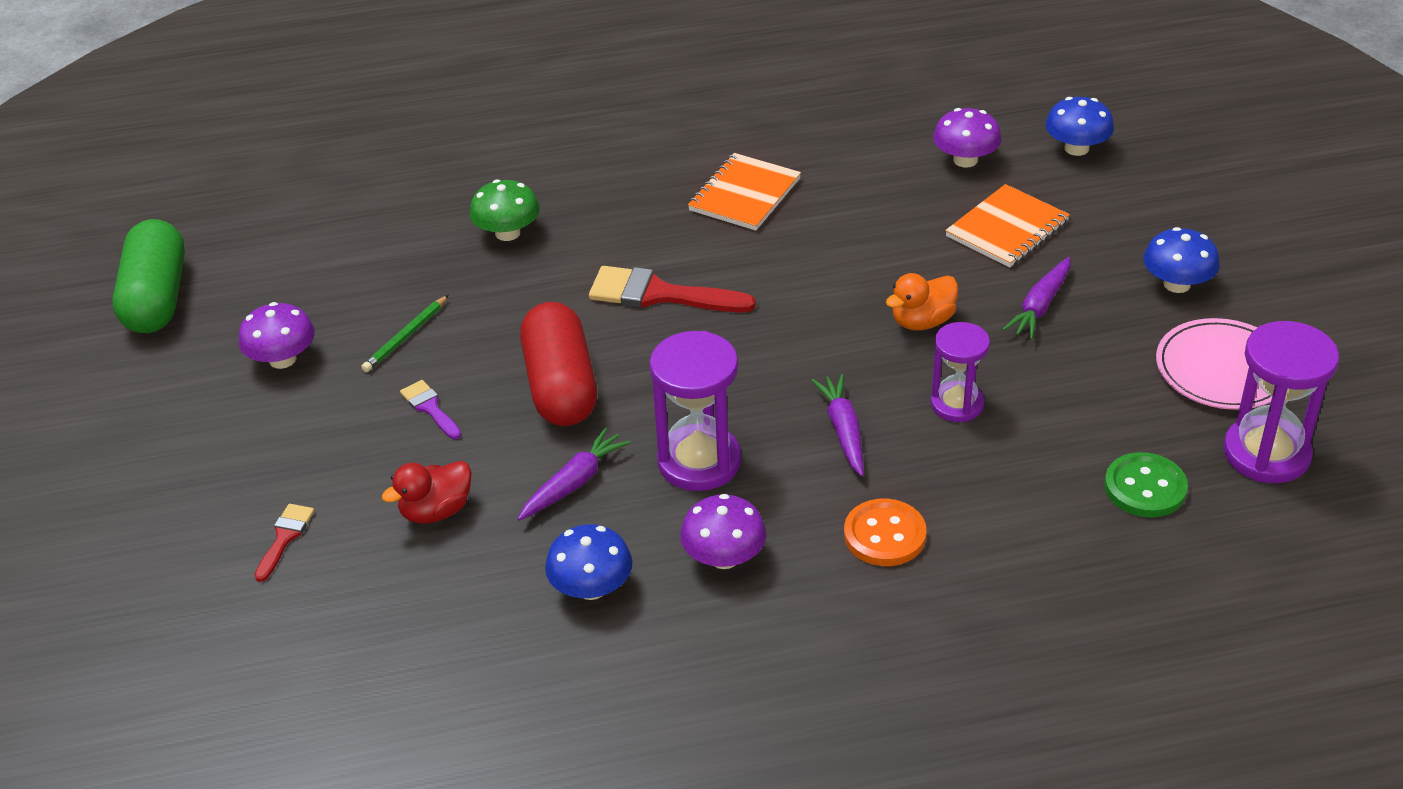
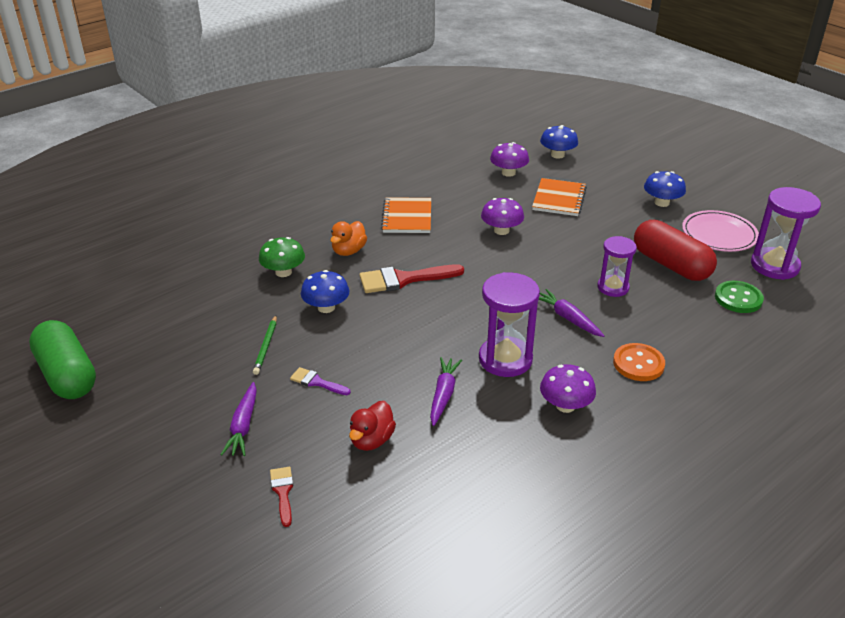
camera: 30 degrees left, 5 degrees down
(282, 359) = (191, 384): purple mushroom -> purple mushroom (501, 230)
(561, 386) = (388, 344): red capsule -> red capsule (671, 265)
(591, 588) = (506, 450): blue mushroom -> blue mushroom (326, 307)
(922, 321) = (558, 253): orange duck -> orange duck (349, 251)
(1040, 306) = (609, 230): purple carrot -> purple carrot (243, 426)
+-------+
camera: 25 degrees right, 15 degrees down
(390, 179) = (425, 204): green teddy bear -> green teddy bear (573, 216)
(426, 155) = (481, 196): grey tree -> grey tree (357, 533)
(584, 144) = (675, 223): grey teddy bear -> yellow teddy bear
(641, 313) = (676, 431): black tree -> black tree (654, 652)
+-------+
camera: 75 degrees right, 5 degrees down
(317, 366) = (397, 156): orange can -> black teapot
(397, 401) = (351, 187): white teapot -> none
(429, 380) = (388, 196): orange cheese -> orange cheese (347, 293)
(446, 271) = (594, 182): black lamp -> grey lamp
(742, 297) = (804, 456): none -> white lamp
+-------+
Exercise goal:
Find every line above that includes the word "teddy", then state how many there are and nothing more.

Final answer:
2